EXERCISE OBJECTIVE >>
After locating the line that contains "orange 2x2 round", give that line and all the rest through the end of the entries again exactly, leaving the pictures out.

----- AVAILABLE DATA

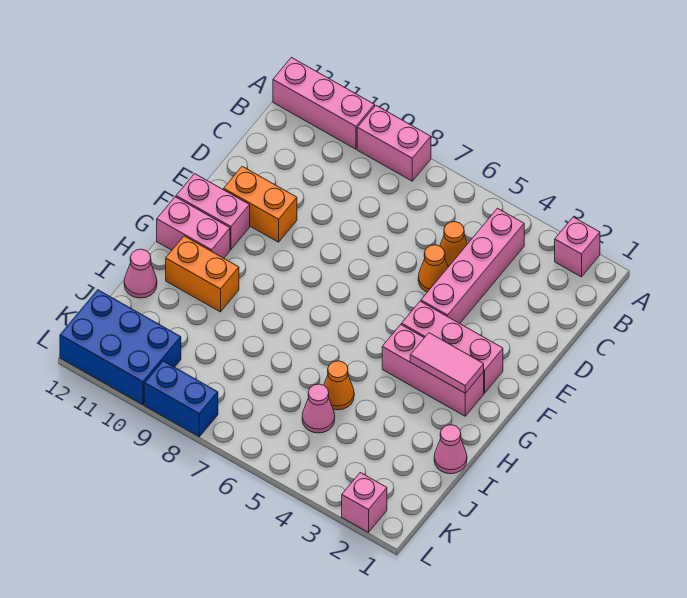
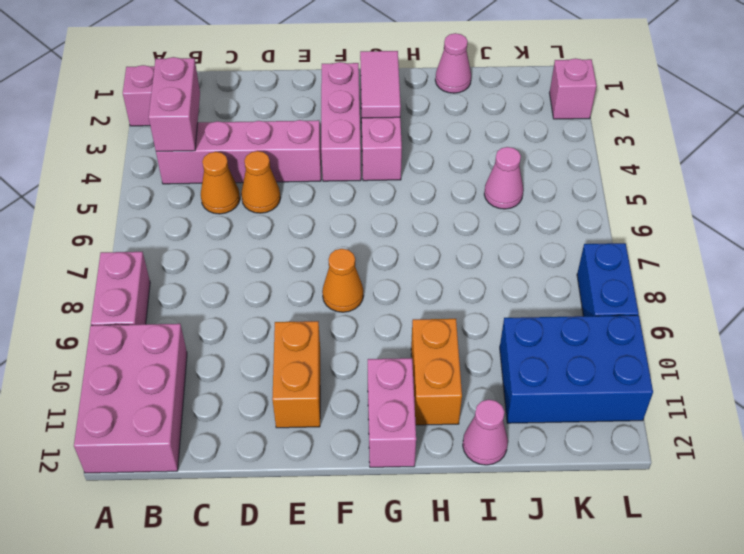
pink 1x3 brick [273,57,375,149] -> pink 2x3 brick [74,324,187,473]
pink 1x2 brick [176,174,250,249] -> pink 1x2 brick moved to [149,57,200,151]
orange 1x1 cone [324,361,354,410] -> orange 1x1 cone moved to [322,249,363,312]
blue 2x3 brick [60,290,181,405] -> blue 2x3 brick turned to [500,315,653,423]

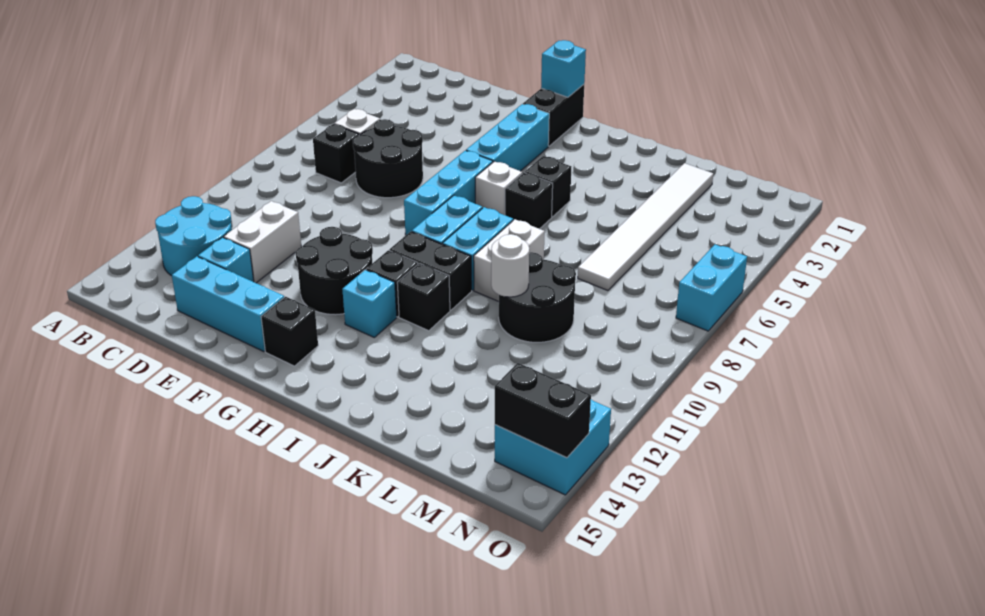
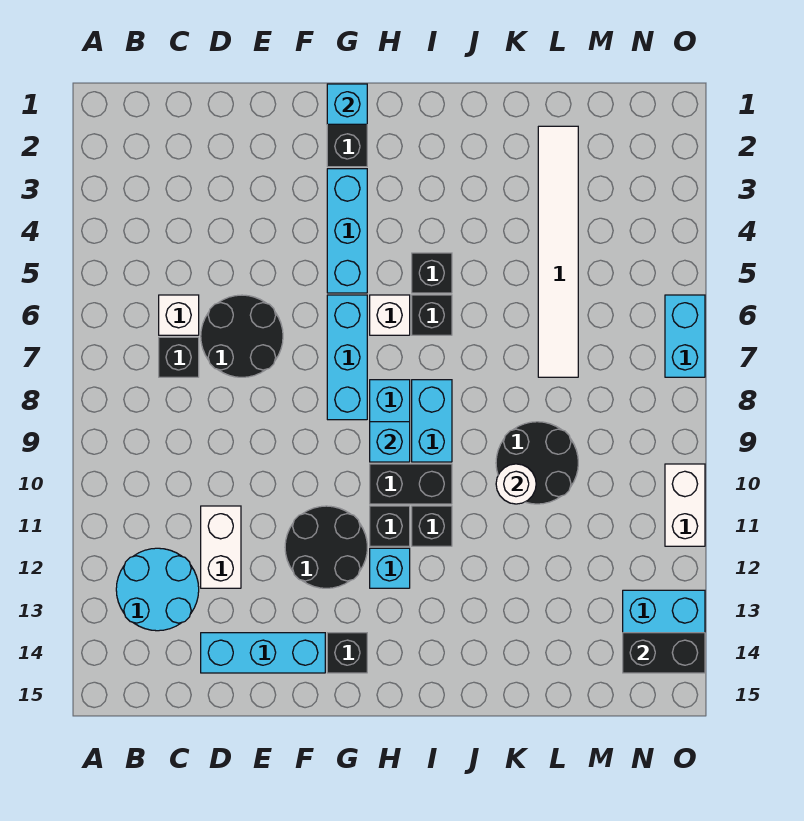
cyan 1x1 brick [198,237,254,282] -> cyan 1x1 brick moved to [370,422,410,462]
white 1x2 brick [474,219,545,301] -> white 1x2 brick moved to [665,464,705,546]

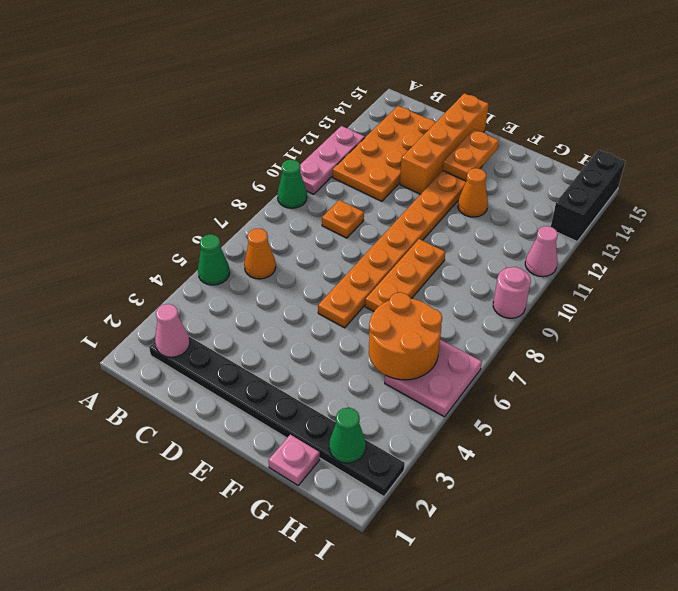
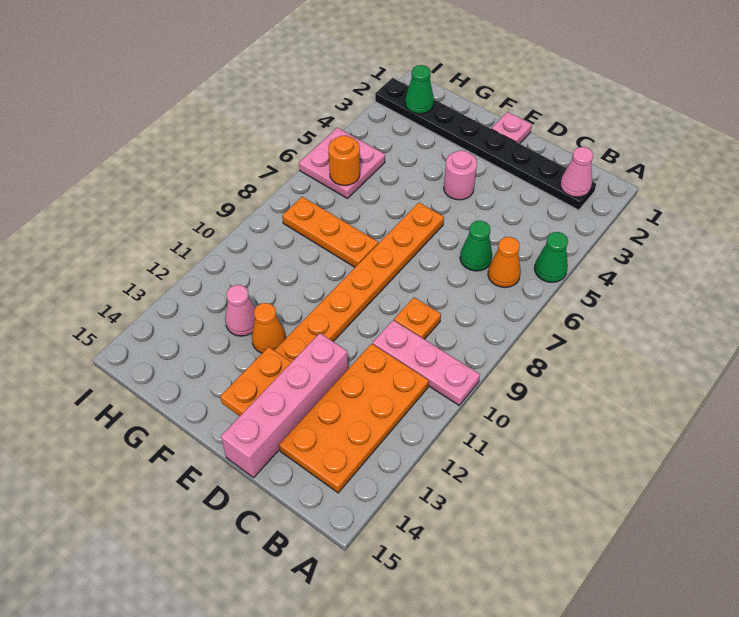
green 1x1 cone [277,160,307,208] -> green 1x1 cone moved to [460,221,492,271]
pink 1x3 plate [300,126,365,194] -> pink 1x3 plate turned to [373,320,480,405]
orange 1x4 brick [400,93,489,194] -> pink 1x4 brick [221,333,348,478]
orange 1x3 plate [365,239,445,311] -> orange 1x3 plate turned to [282,197,378,267]
pink 1x1 plate [268,435,320,485] -> pink 1x1 plate moved to [491,112,532,144]
orange 2x2 round brick [369,292,442,380] -> orange 1x1 round brick [328,136,360,185]
pink 1x1 round brick [493,267,531,318] -> pink 1x1 round brick moved to [444,150,477,200]
pink 1x1 cone [525,226,558,277] -> pink 1x1 cone moved to [225,285,255,336]
black 1x3 brick [551,150,625,241] -> none

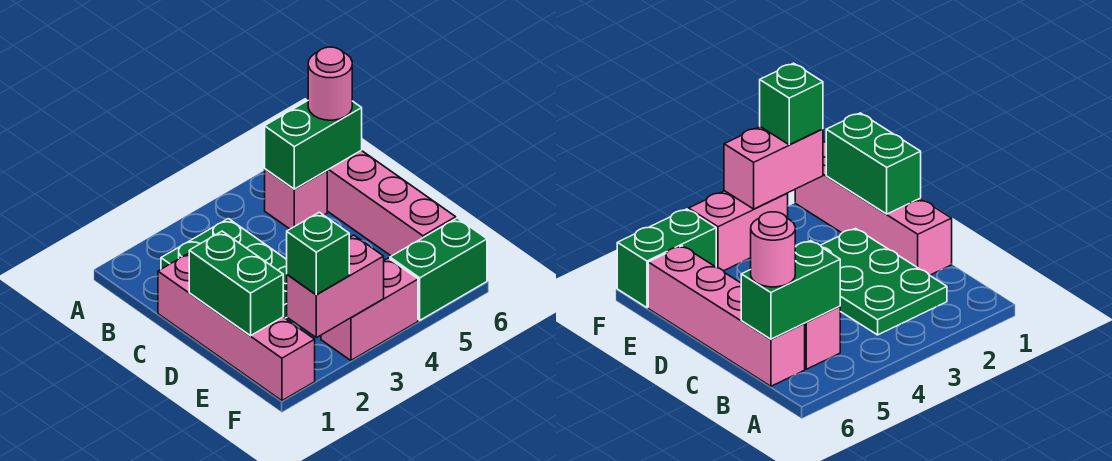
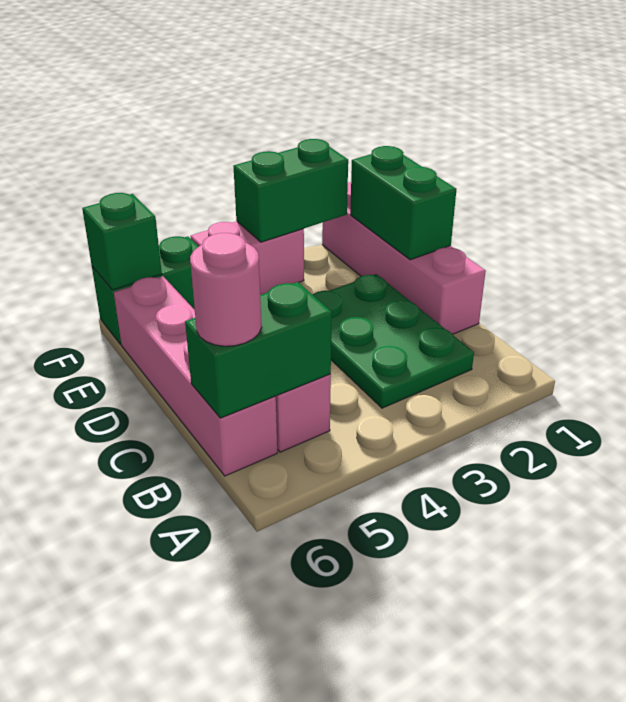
pink 1x2 brick [287,235,384,338] -> green 1x2 brick [233,139,348,242]
green 1x1 brick [287,212,349,295] -> green 1x1 brick moved to [82,193,162,290]

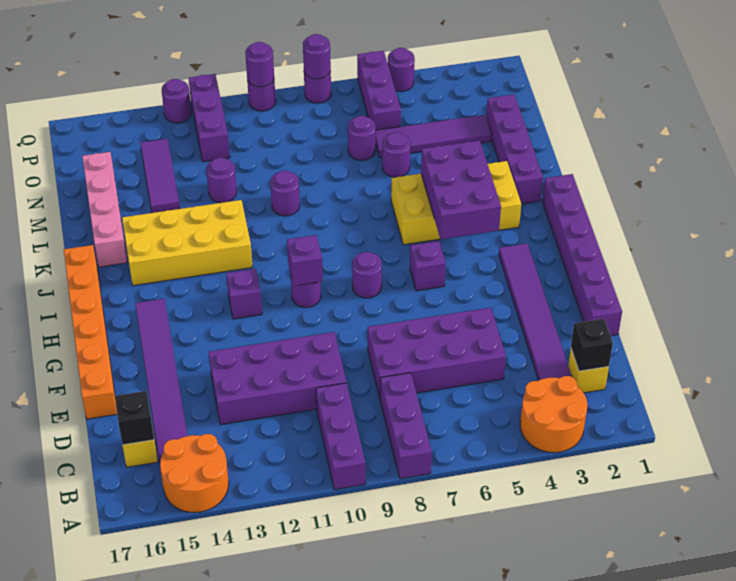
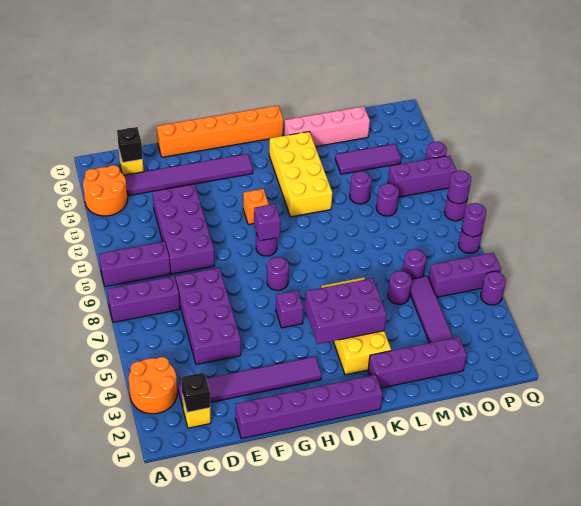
purple 1x1 brick [226,269,262,319] -> orange 1x1 brick [243,189,269,225]
purple 1x1 round brick [270,171,300,216] -> purple 1x1 round brick moved to [376,184,399,216]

----------

ANSWER SPACE >>
orange 2x2 round brick [369,292,442,380] -> orange 1x1 round brick [328,136,360,185]
pink 1x1 round brick [493,267,531,318] -> pink 1x1 round brick moved to [444,150,477,200]
pink 1x1 cone [525,226,558,277] -> pink 1x1 cone moved to [225,285,255,336]
black 1x3 brick [551,150,625,241] -> none

pink 1x2 brick [287,235,384,338] -> green 1x2 brick [233,139,348,242]
green 1x1 brick [287,212,349,295] -> green 1x1 brick moved to [82,193,162,290]

purple 1x1 brick [226,269,262,319] -> orange 1x1 brick [243,189,269,225]
purple 1x1 round brick [270,171,300,216] -> purple 1x1 round brick moved to [376,184,399,216]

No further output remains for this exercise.